• [Problem statement] If a line in the entries includes "signals", show that line.

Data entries
>>>
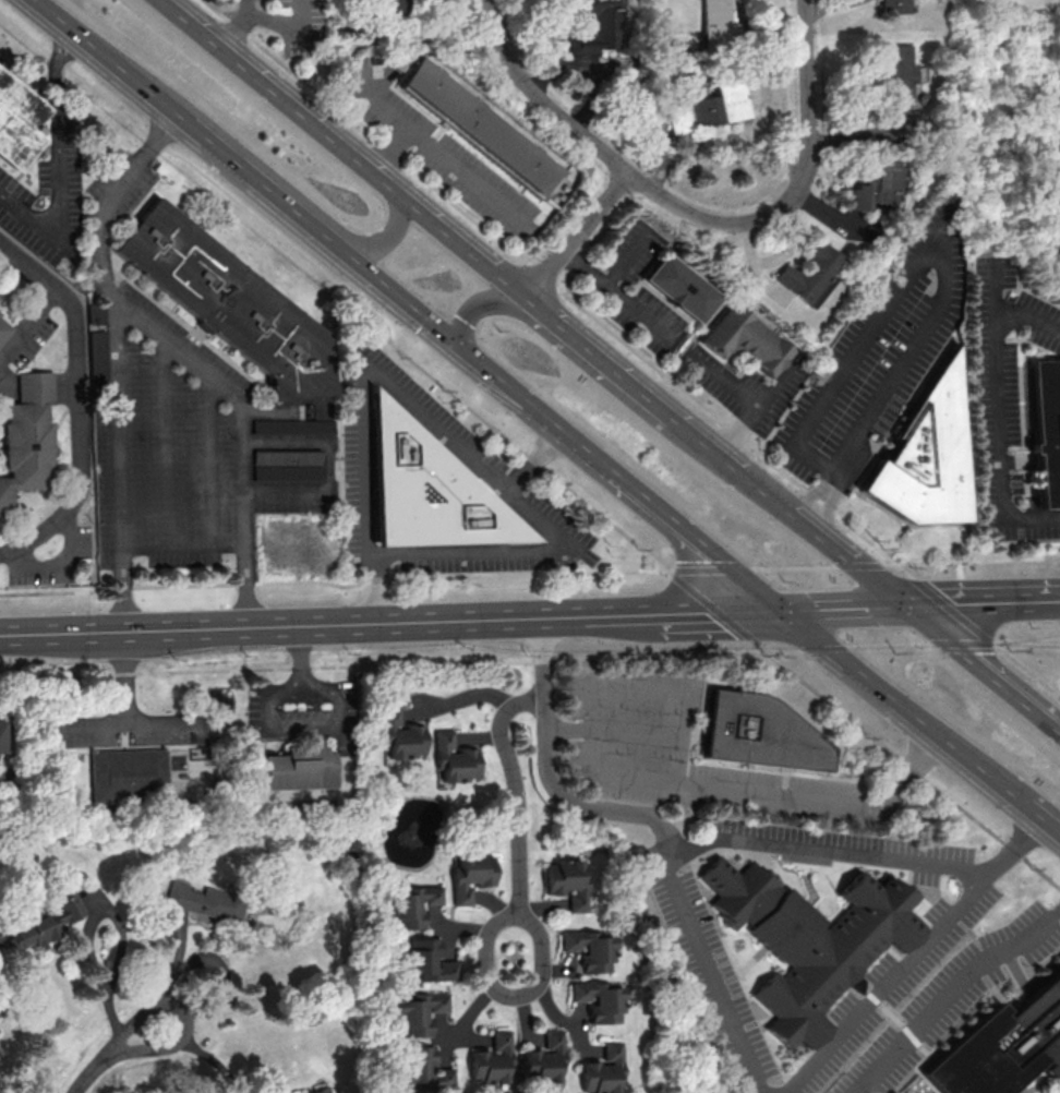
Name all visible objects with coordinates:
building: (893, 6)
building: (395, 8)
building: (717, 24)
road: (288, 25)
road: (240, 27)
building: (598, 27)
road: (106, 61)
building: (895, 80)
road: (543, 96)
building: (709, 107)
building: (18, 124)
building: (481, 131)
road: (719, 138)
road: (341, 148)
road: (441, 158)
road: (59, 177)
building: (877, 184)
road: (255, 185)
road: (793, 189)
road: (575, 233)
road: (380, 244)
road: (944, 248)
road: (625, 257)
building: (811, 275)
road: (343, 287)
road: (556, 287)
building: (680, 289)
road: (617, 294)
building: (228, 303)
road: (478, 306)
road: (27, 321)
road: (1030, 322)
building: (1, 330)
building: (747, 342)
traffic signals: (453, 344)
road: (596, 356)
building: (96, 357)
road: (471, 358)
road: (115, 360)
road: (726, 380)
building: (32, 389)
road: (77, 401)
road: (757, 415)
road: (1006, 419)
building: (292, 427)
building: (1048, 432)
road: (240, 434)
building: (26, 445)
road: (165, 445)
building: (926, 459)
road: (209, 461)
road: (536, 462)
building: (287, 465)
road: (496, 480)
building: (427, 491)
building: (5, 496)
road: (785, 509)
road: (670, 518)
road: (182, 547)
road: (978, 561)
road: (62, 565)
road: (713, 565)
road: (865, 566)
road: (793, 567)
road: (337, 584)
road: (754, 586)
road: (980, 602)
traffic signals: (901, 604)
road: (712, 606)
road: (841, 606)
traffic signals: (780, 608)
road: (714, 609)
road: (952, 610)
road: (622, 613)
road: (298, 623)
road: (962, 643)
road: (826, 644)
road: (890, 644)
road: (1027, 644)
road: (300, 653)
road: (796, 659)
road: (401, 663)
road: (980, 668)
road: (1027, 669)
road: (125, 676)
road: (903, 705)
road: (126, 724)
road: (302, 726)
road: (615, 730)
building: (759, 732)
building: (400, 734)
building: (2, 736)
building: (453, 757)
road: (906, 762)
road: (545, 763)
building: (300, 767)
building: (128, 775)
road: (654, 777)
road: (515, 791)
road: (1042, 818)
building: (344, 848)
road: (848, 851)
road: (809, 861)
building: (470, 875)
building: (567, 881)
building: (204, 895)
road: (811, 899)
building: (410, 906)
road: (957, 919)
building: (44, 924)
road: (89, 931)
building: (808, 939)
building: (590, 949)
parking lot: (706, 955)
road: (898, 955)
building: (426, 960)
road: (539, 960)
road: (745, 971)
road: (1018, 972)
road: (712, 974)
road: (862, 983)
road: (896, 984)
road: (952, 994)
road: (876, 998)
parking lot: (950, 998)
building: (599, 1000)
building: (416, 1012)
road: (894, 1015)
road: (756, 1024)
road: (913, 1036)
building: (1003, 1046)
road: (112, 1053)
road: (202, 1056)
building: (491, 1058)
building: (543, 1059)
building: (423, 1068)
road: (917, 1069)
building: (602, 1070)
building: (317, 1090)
<<<
• [Final answer]
traffic signals: (453, 344)
traffic signals: (901, 604)
traffic signals: (780, 608)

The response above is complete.